→ **Work to be completed**
Please reproduce verbatim the lines below, from the first through the one with "red jar [352,35,386,80]".
....................
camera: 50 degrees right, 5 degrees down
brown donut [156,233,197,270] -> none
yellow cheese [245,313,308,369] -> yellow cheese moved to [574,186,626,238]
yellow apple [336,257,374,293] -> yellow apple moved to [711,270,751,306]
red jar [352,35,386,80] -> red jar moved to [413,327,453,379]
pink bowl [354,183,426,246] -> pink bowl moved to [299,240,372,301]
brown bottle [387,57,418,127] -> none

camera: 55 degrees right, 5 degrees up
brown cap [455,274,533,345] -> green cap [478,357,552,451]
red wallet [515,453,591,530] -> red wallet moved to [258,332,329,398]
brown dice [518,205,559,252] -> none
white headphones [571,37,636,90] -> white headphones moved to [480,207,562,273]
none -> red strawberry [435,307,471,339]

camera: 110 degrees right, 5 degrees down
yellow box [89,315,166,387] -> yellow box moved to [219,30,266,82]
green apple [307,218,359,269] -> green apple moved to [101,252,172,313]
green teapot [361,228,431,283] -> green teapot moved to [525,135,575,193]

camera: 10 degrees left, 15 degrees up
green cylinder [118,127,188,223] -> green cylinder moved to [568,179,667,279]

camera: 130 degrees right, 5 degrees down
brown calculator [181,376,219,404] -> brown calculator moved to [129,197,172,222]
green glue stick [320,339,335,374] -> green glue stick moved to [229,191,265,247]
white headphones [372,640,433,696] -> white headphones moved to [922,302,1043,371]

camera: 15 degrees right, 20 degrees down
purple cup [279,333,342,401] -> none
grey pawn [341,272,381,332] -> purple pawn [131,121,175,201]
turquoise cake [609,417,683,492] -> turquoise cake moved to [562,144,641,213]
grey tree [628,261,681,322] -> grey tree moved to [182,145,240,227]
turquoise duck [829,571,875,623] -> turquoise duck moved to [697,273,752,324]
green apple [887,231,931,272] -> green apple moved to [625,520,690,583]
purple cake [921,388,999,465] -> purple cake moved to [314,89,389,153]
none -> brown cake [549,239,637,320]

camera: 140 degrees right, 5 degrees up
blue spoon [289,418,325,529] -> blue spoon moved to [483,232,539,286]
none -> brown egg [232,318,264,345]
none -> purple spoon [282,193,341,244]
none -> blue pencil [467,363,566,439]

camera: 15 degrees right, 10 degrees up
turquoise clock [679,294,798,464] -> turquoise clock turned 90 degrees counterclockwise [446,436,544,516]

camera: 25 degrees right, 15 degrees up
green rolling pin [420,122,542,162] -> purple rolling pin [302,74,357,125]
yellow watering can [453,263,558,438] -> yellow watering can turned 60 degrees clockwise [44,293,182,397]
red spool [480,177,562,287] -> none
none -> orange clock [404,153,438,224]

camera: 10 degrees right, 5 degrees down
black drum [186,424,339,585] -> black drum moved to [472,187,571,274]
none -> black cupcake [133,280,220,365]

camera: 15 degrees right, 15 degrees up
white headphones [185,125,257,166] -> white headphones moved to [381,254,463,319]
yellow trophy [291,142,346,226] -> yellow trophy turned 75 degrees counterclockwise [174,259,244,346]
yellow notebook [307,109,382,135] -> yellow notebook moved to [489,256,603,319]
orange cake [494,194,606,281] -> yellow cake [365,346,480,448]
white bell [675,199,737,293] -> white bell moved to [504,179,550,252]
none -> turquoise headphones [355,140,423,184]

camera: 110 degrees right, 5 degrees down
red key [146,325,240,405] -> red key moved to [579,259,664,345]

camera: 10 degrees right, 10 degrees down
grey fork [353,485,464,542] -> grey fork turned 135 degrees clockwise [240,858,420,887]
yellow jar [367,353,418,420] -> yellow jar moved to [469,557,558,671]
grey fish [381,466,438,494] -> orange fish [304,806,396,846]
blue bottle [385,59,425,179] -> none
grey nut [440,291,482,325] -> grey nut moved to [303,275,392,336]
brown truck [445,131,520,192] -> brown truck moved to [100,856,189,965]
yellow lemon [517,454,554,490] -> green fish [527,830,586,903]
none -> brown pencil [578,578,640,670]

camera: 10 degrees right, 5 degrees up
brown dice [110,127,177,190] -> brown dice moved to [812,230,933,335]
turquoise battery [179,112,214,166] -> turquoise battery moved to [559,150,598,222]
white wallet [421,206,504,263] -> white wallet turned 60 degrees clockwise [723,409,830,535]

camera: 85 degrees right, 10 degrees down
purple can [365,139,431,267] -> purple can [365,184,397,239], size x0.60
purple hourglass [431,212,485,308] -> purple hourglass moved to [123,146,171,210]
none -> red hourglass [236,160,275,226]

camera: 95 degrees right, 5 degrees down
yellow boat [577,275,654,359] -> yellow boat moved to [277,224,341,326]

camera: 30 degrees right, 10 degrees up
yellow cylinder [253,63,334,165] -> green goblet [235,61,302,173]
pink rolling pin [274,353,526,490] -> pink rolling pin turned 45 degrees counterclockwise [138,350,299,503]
....................
→ **Task output**
camera: 50 degrees right, 5 degrees down
brown donut [156,233,197,270] -> none
yellow cheese [245,313,308,369] -> yellow cheese moved to [574,186,626,238]
yellow apple [336,257,374,293] -> yellow apple moved to [711,270,751,306]
red jar [352,35,386,80] -> red jar moved to [413,327,453,379]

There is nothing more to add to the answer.